(INPUT MATERIAL)

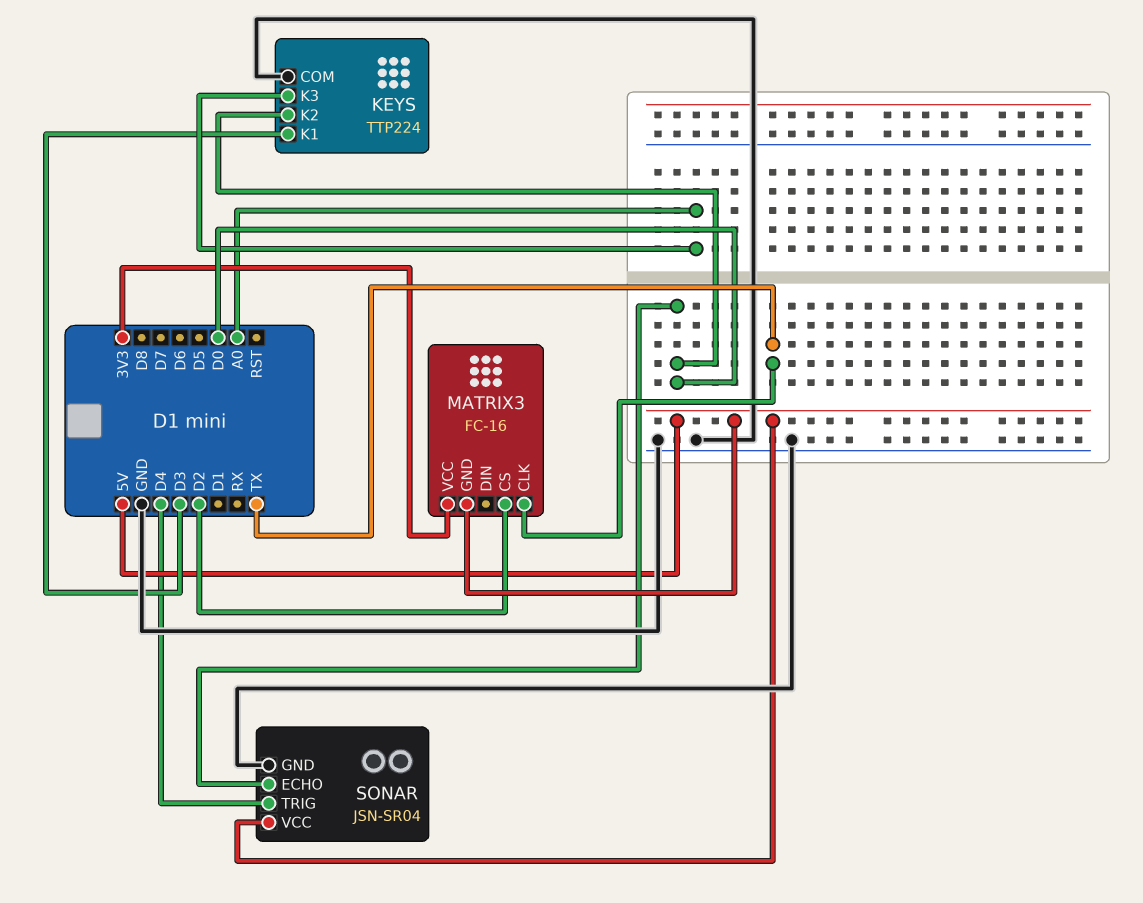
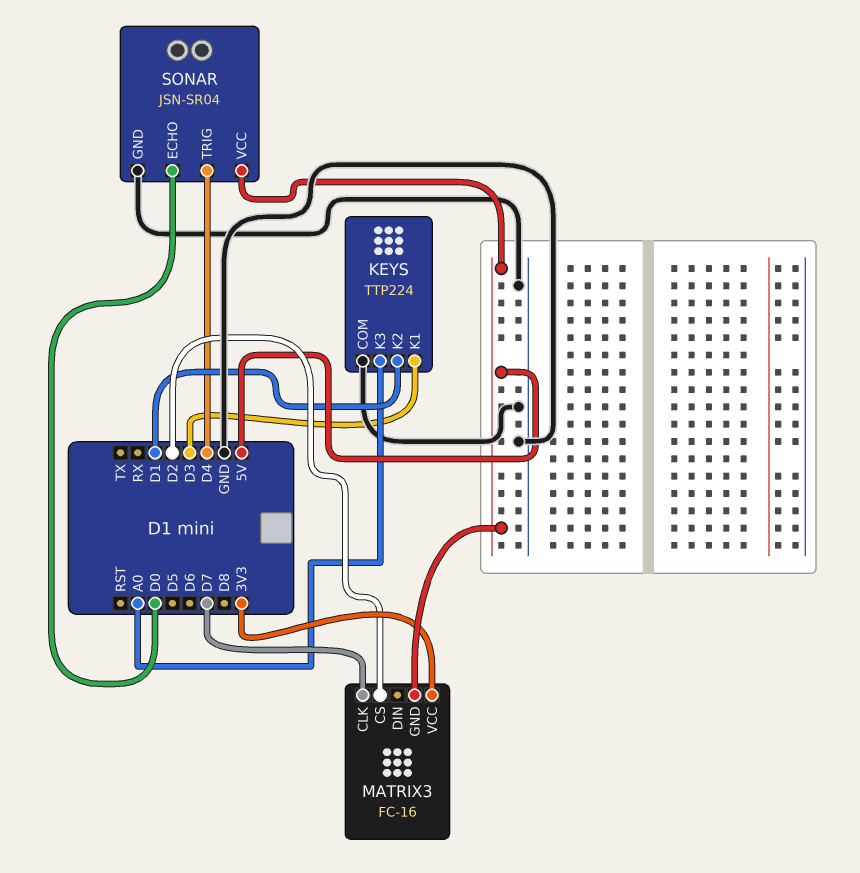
KEYS pin K2: D0 -> D1
MATRIX3 pin CLK: TX -> D7

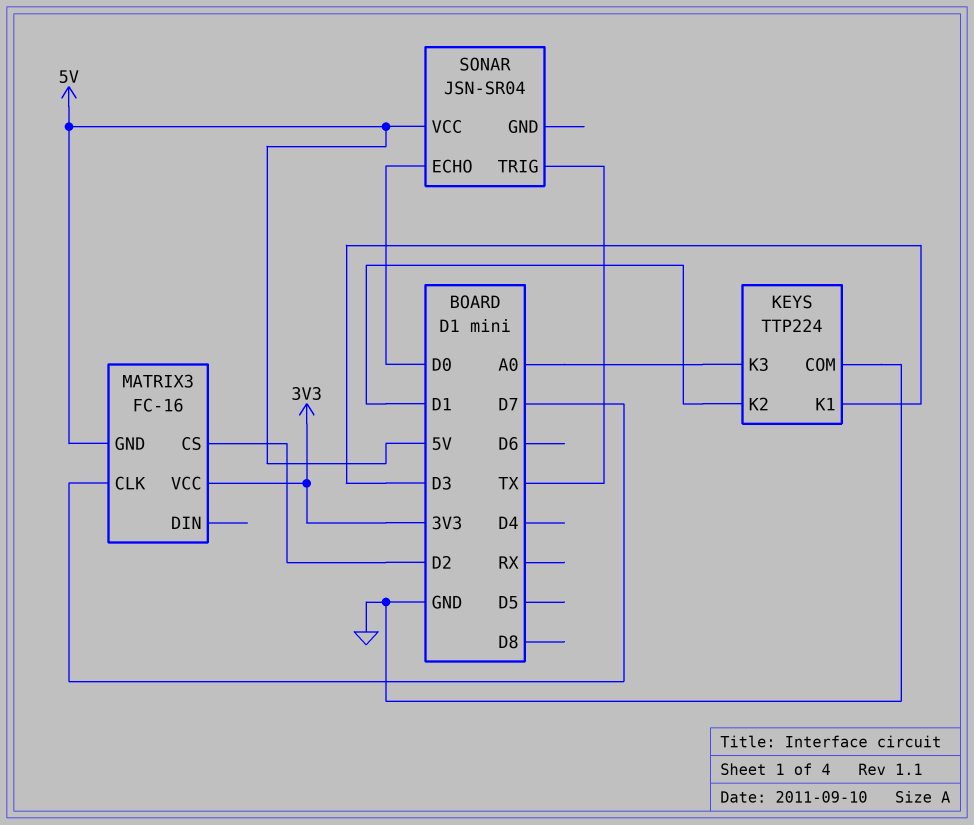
SONAR pin GND: GND -> none
SONAR pin TRIG: D4 -> TX

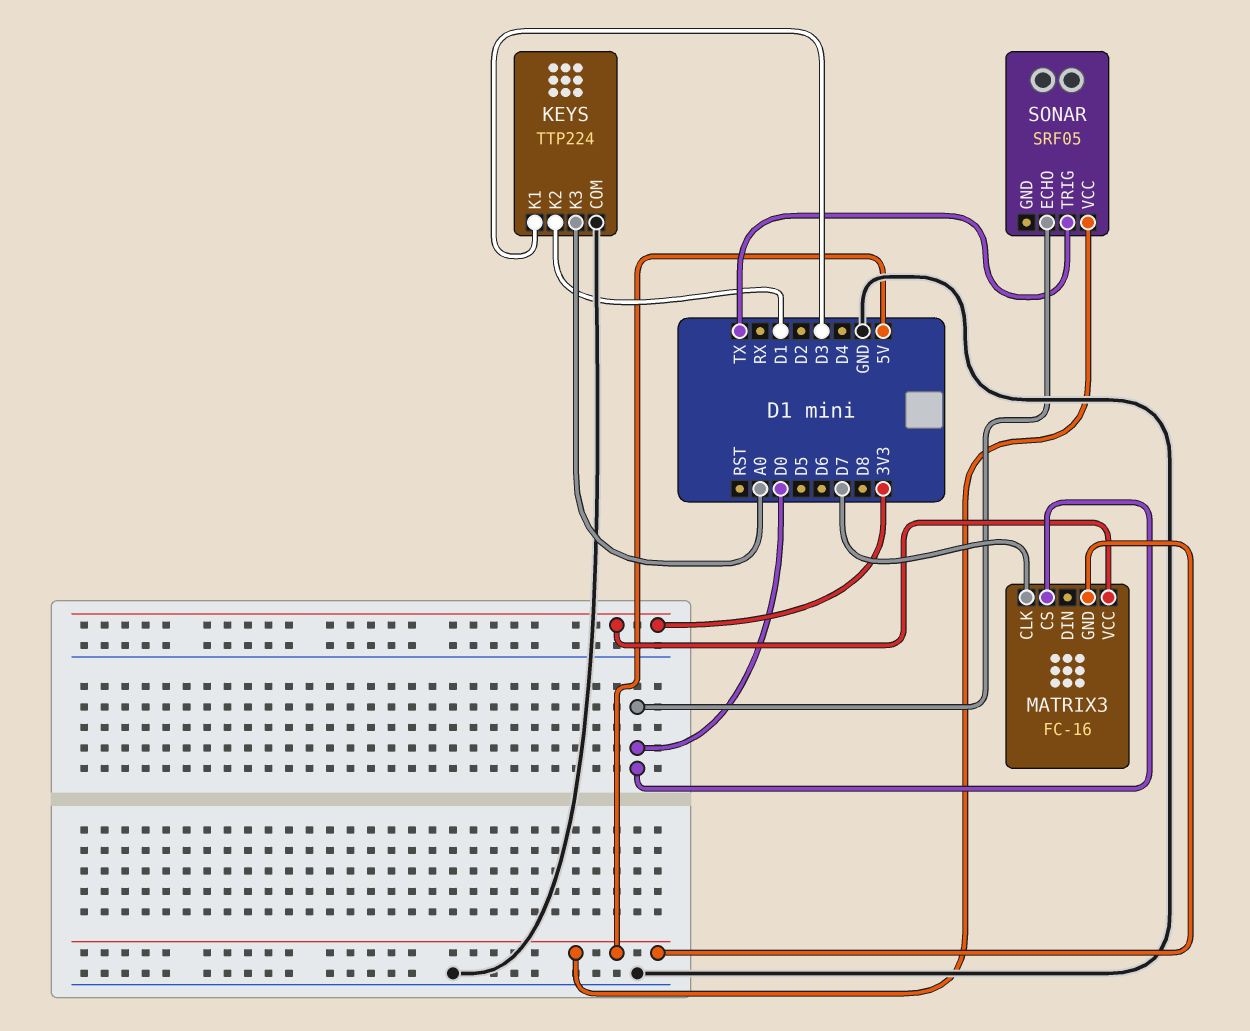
MATRIX3 pin CS: D2 -> D0
SONAR: JSN-SR04 -> SRF05

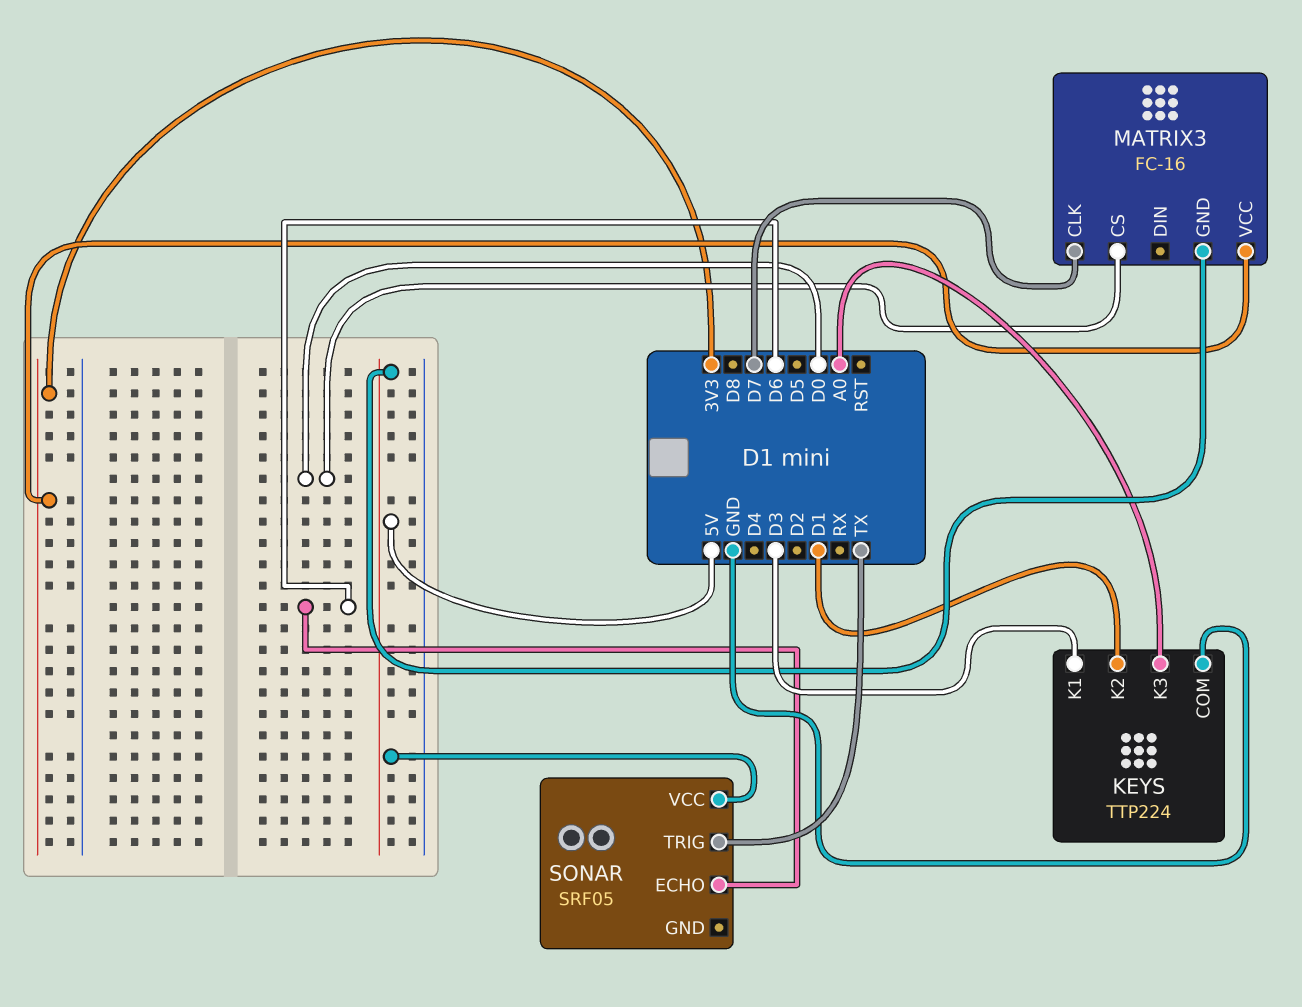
SONAR pin ECHO: D0 -> D6

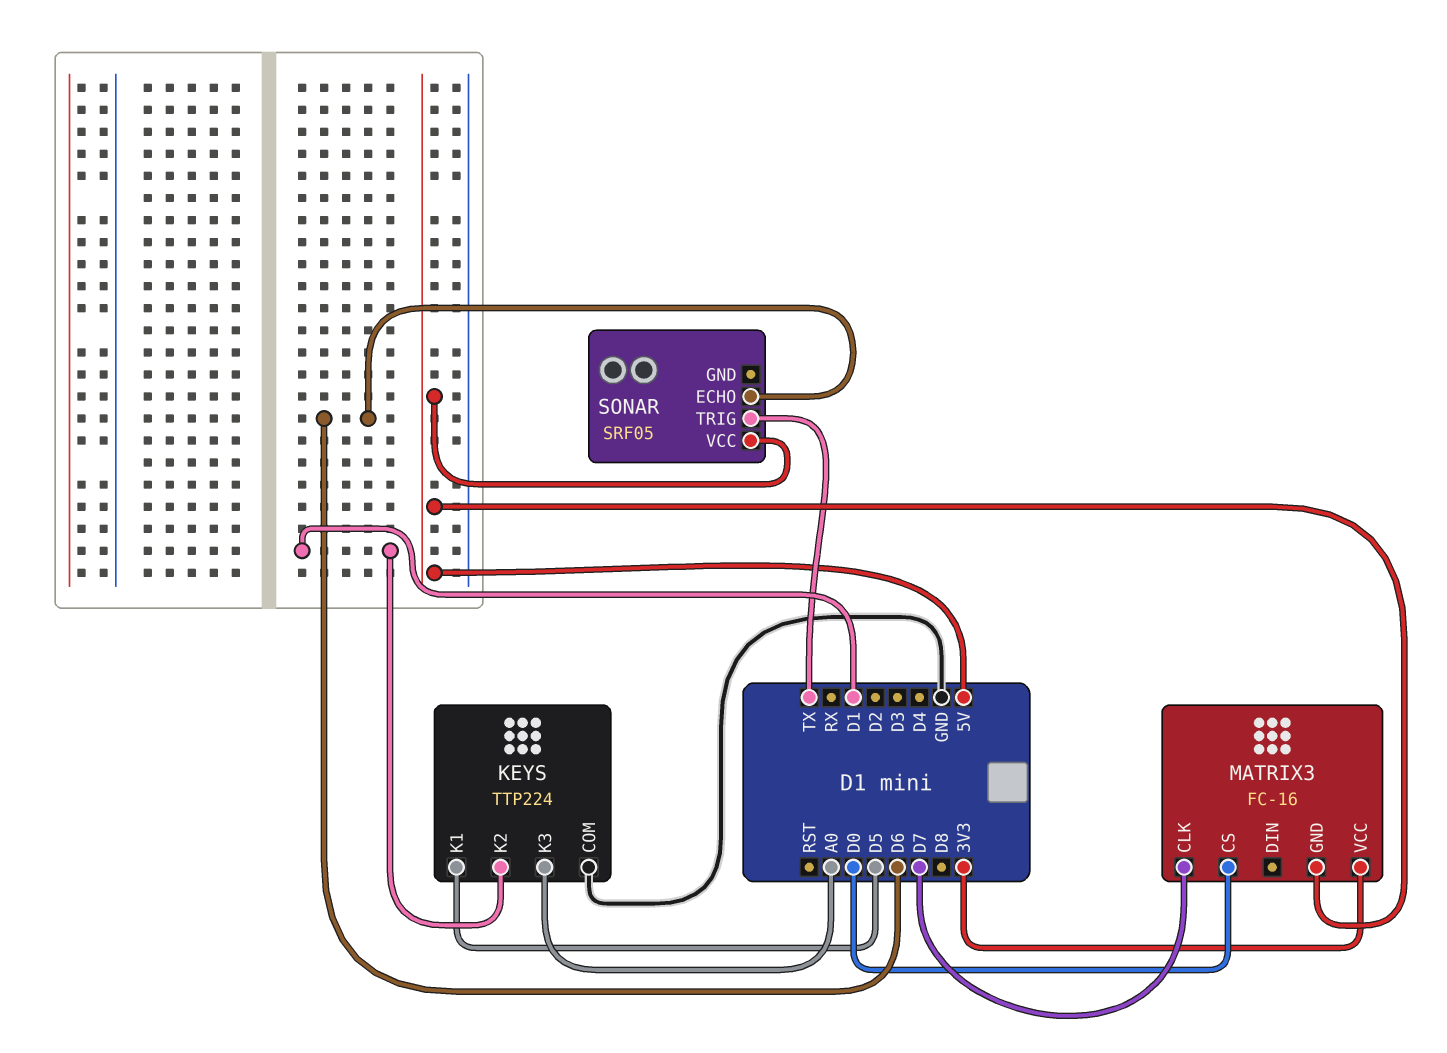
KEYS pin K1: D3 -> D5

(End INPUT MATERIAL)

YOUR INSTRUCTIONS — Give back the whole of the material exactly, with the pictures removed.

REPLY TO THE TASK —
KEYS pin K2: D0 -> D1
MATRIX3 pin CLK: TX -> D7

SONAR pin GND: GND -> none
SONAR pin TRIG: D4 -> TX

MATRIX3 pin CS: D2 -> D0
SONAR: JSN-SR04 -> SRF05

SONAR pin ECHO: D0 -> D6

KEYS pin K1: D3 -> D5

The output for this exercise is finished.